**** Information shown ****

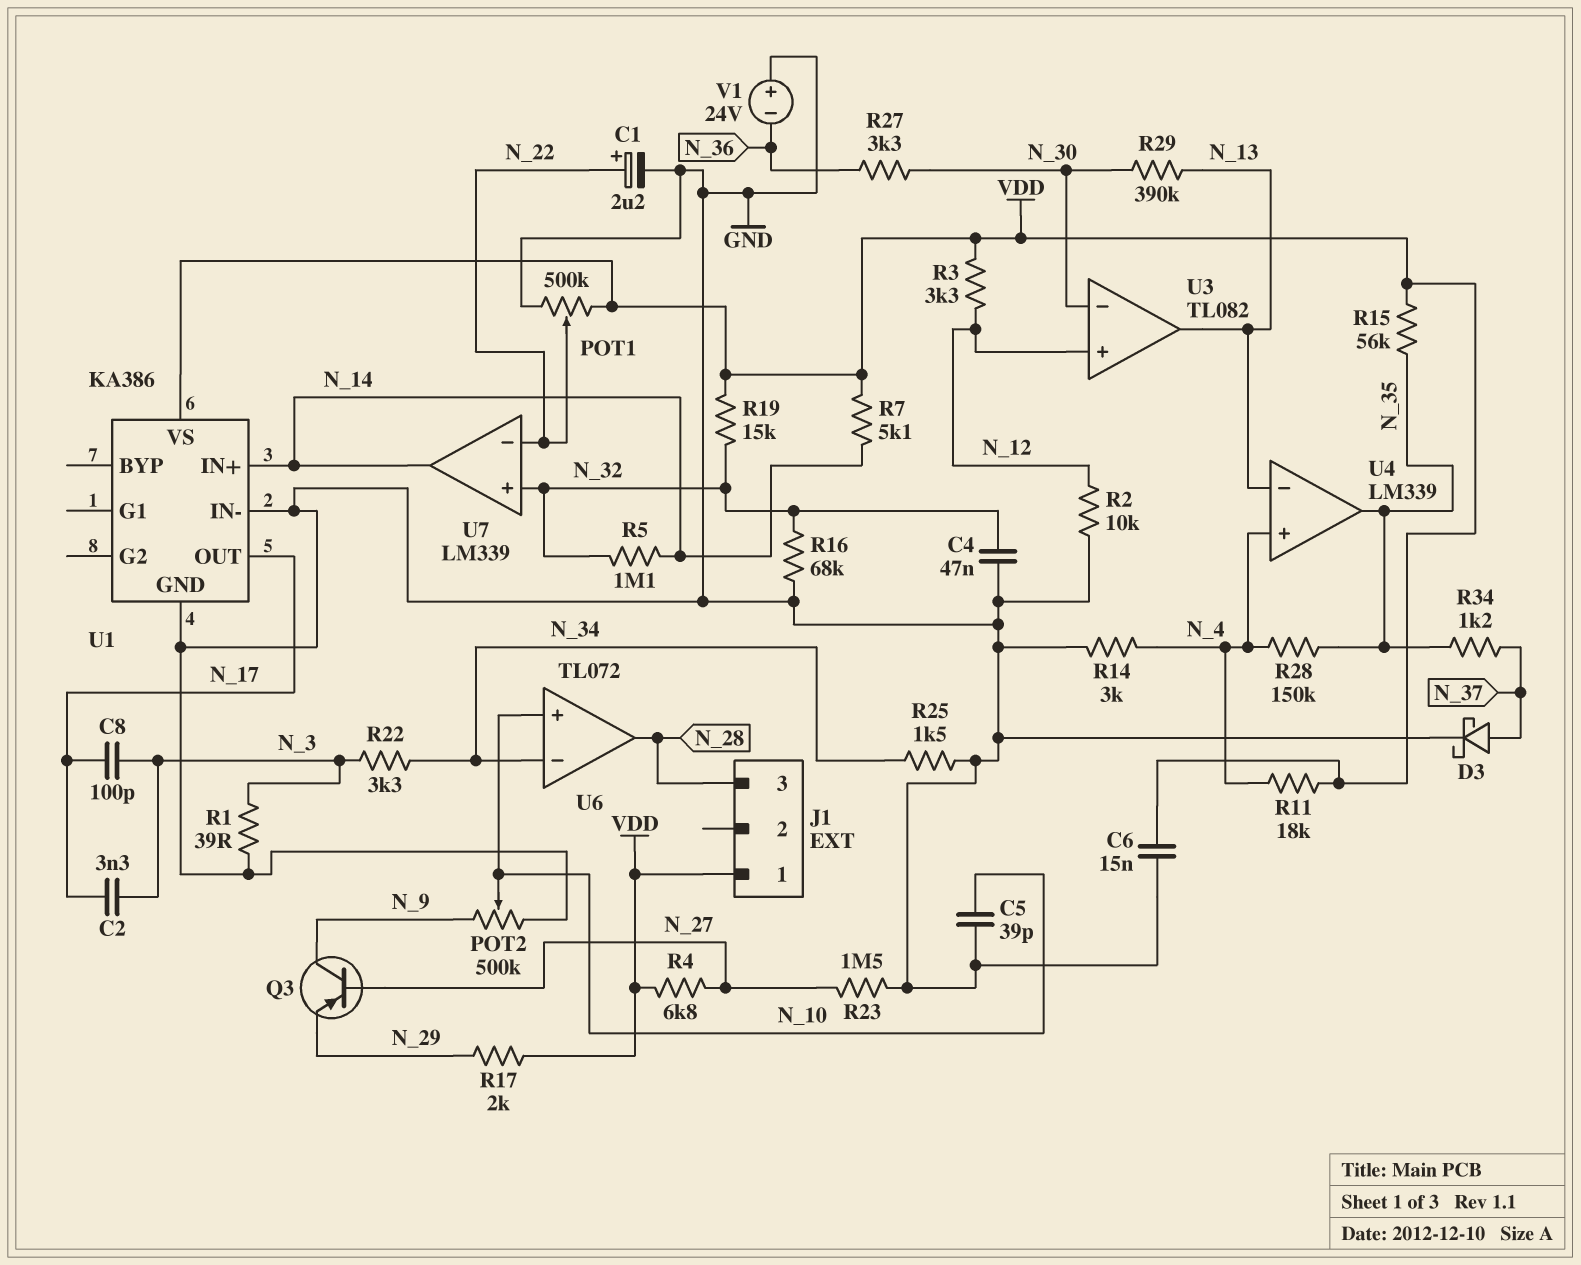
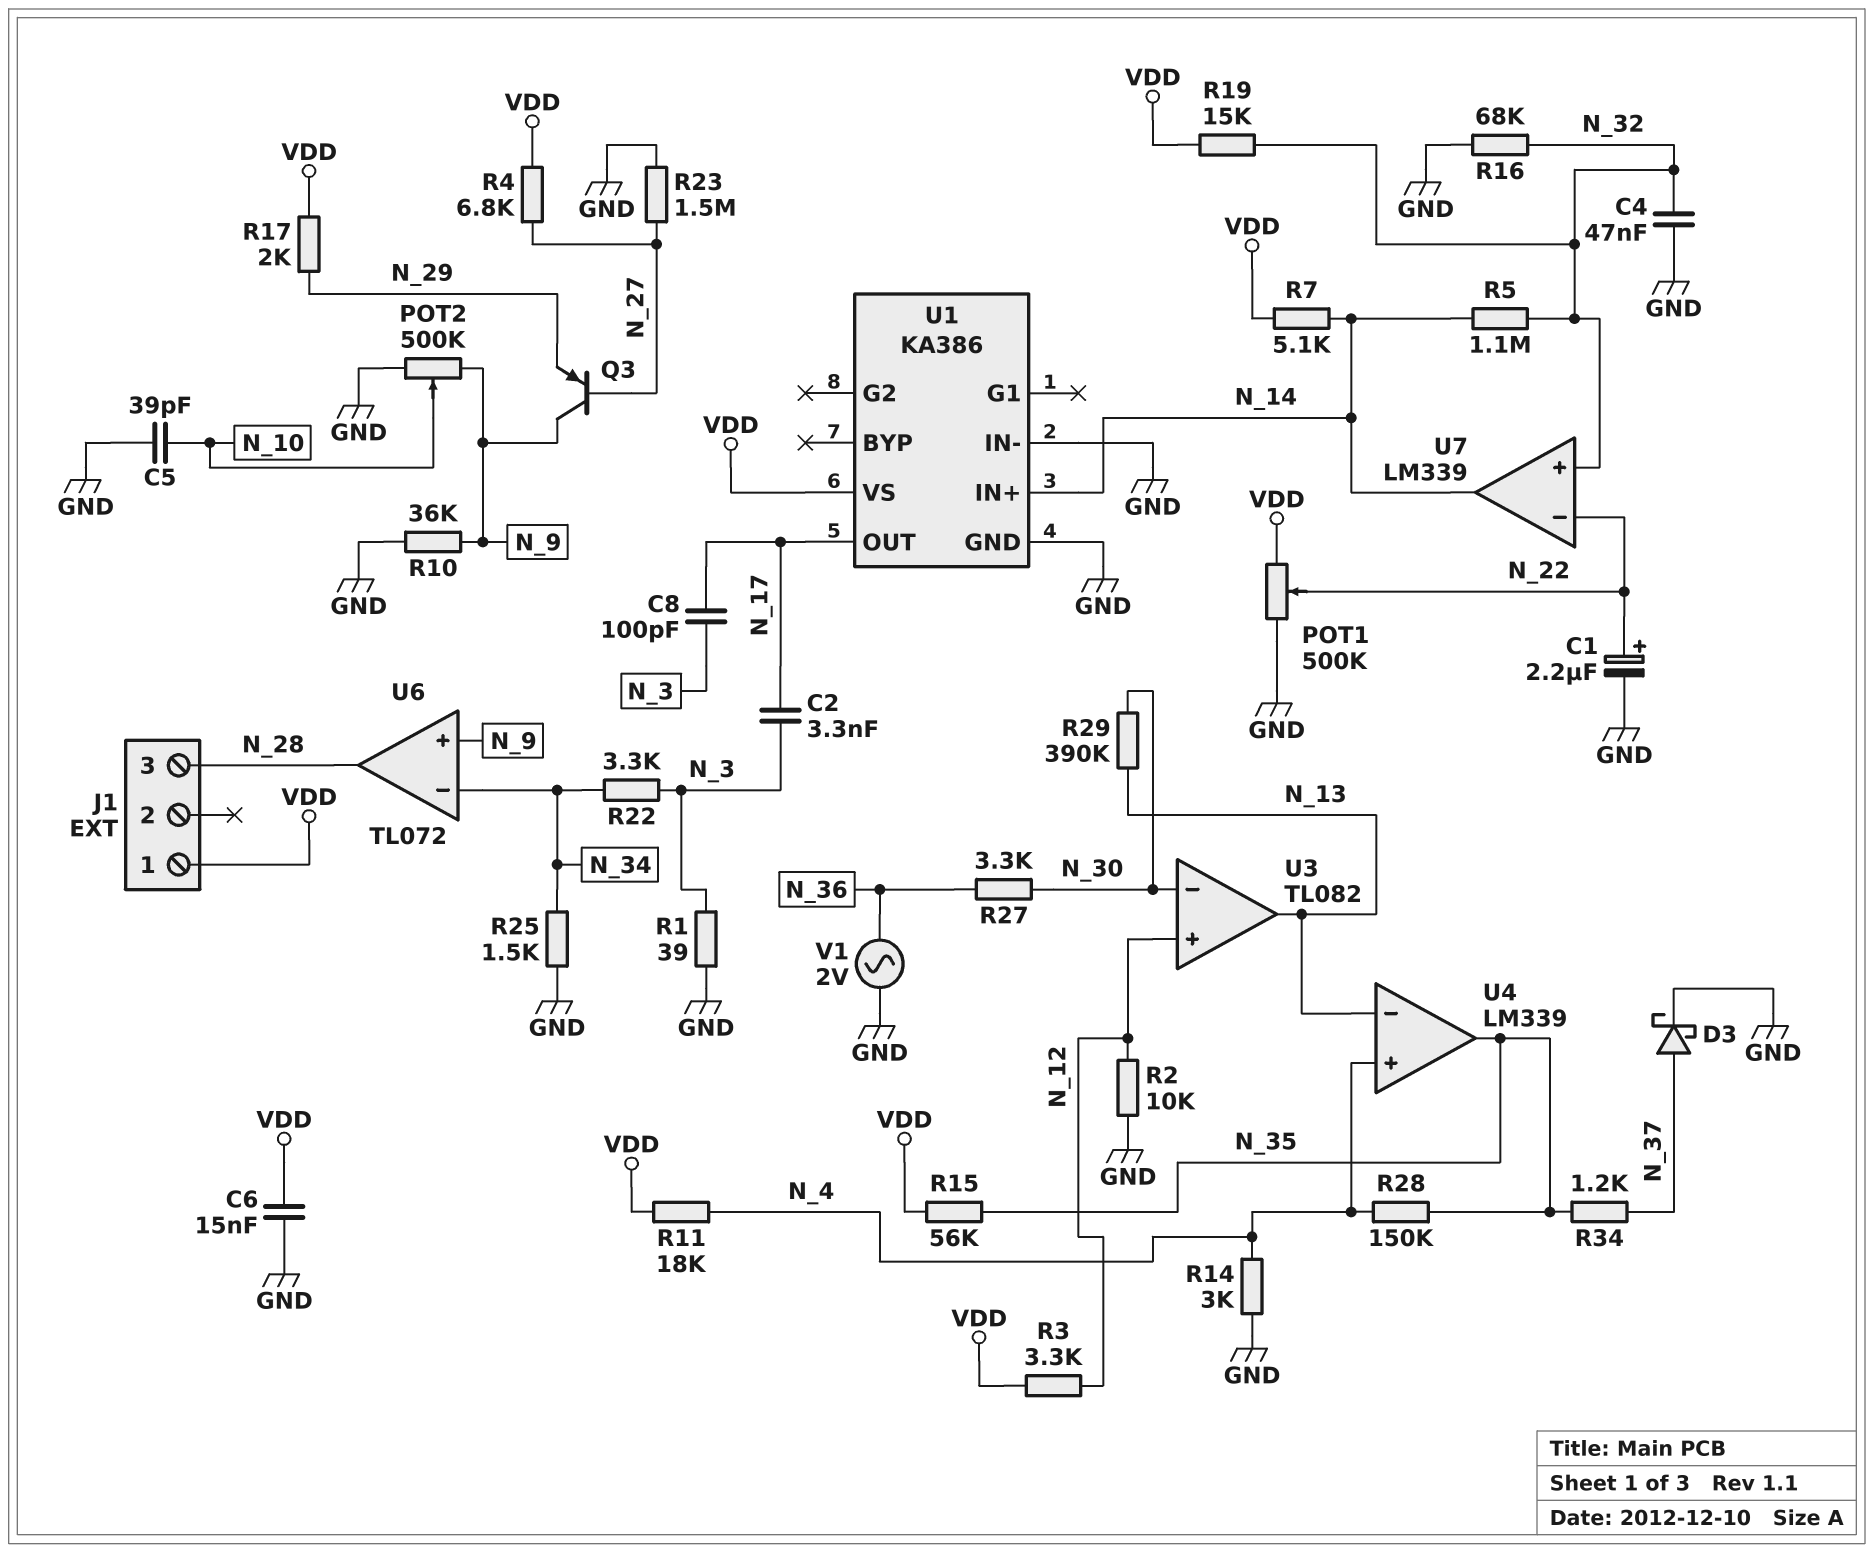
R10: none -> 36k (GND, N_9)
U6 pin in+: N_10 -> N_9
V1: 24V (plus GND, minus N_36) -> AC 2V (GND, N_36)

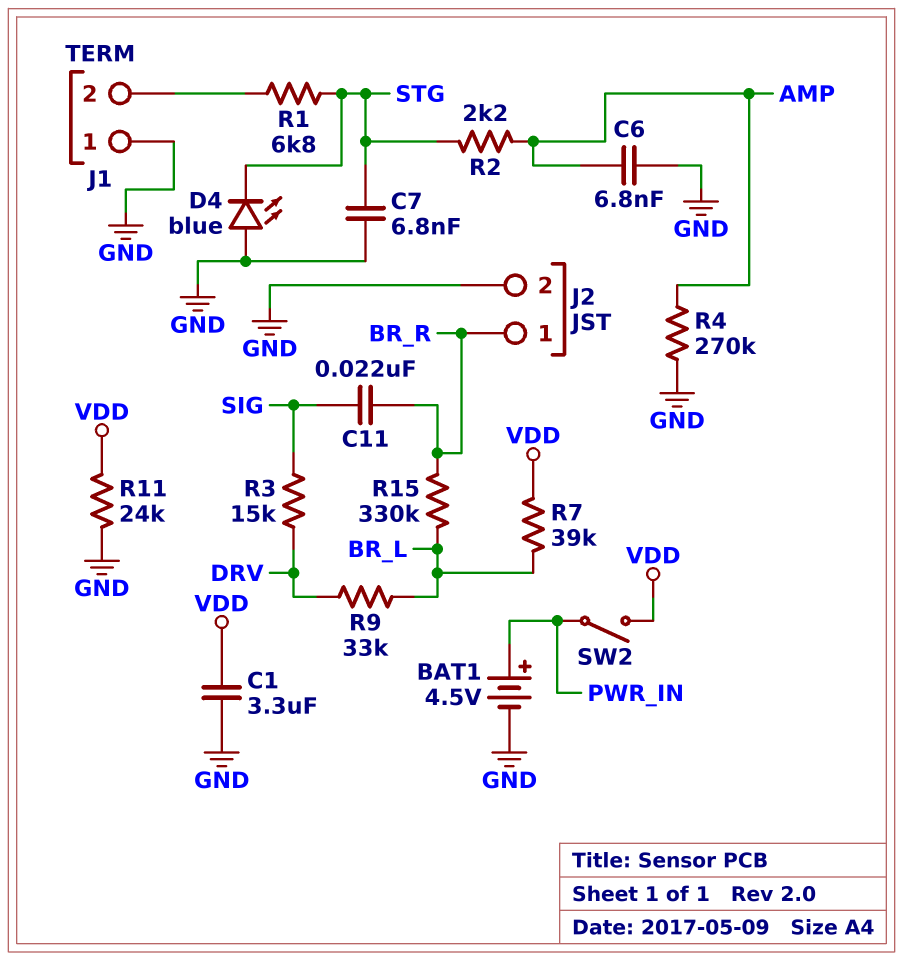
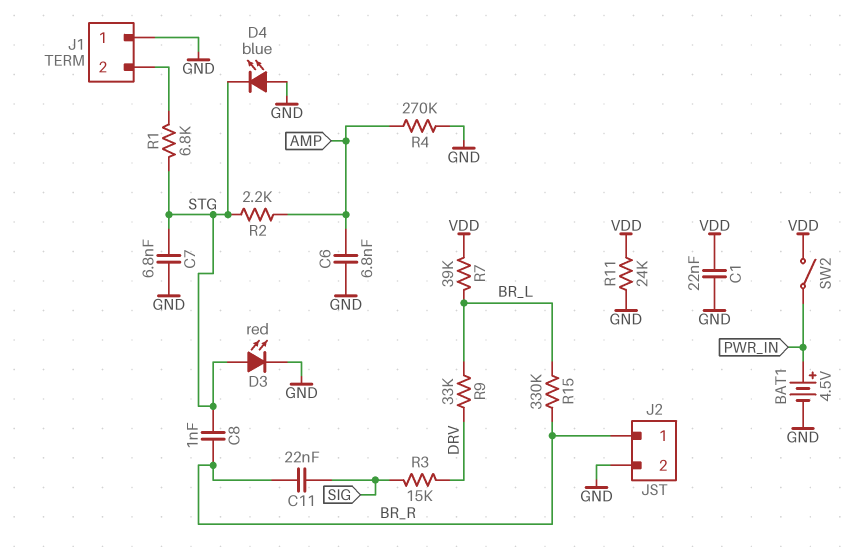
C1: 3.3uF (GND, VDD) -> 22nF (GND, VDD)
C8: none -> 1nF (BR_R, STG)
D3: none -> LED red (A STG, K GND)

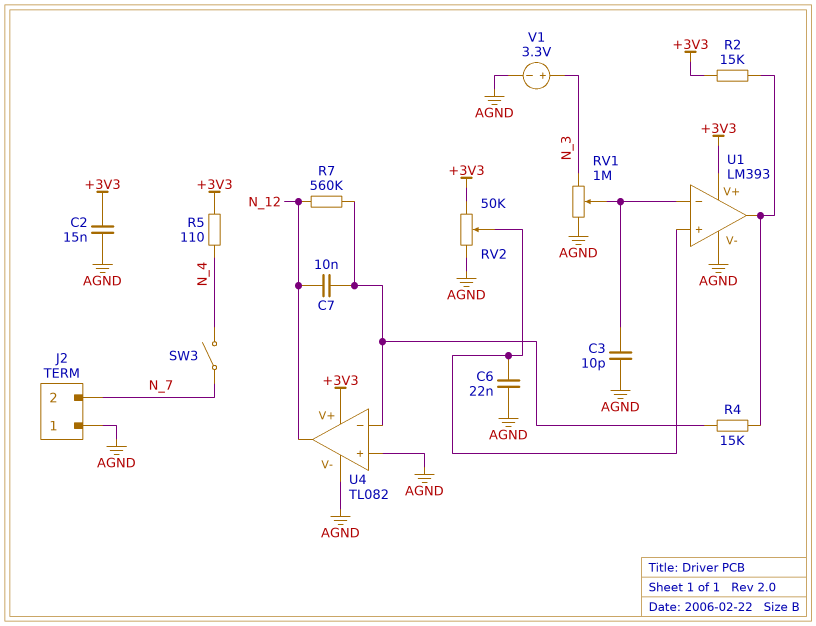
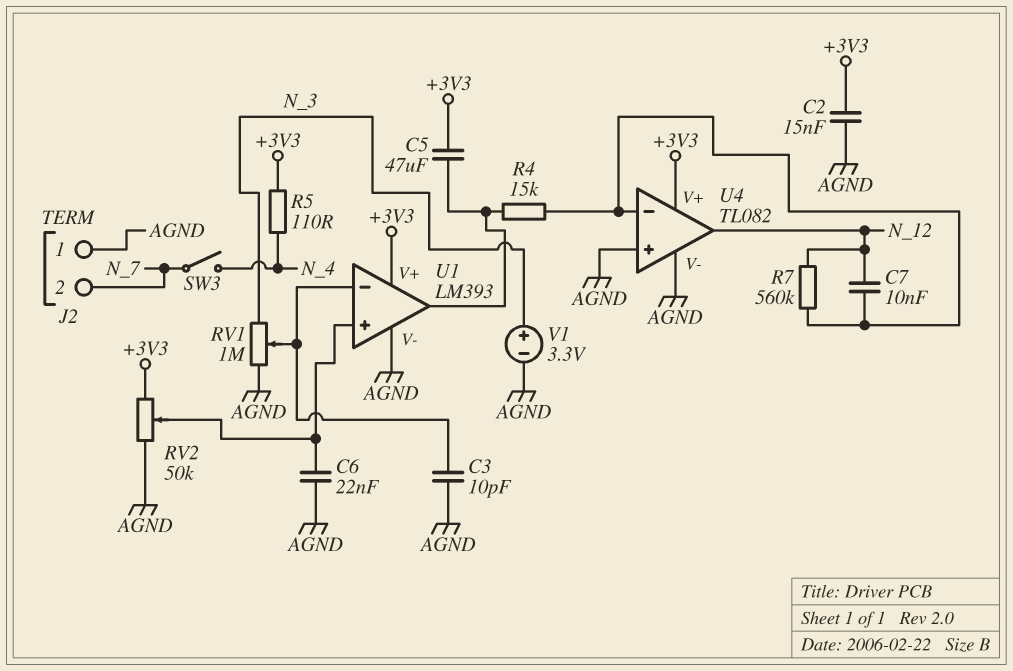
C5: none -> 47uF (+3V3, U1/out)
R2: 15k (+3V3, U1/out) -> none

****

- Exercise:
Take only the line containing "D3: none -> LED red (A STG, K GND)" and every line after it to the end of the entries, and copy them exactly, pictures excluded.

- Exercise output:
D3: none -> LED red (A STG, K GND)

C5: none -> 47uF (+3V3, U1/out)
R2: 15k (+3V3, U1/out) -> none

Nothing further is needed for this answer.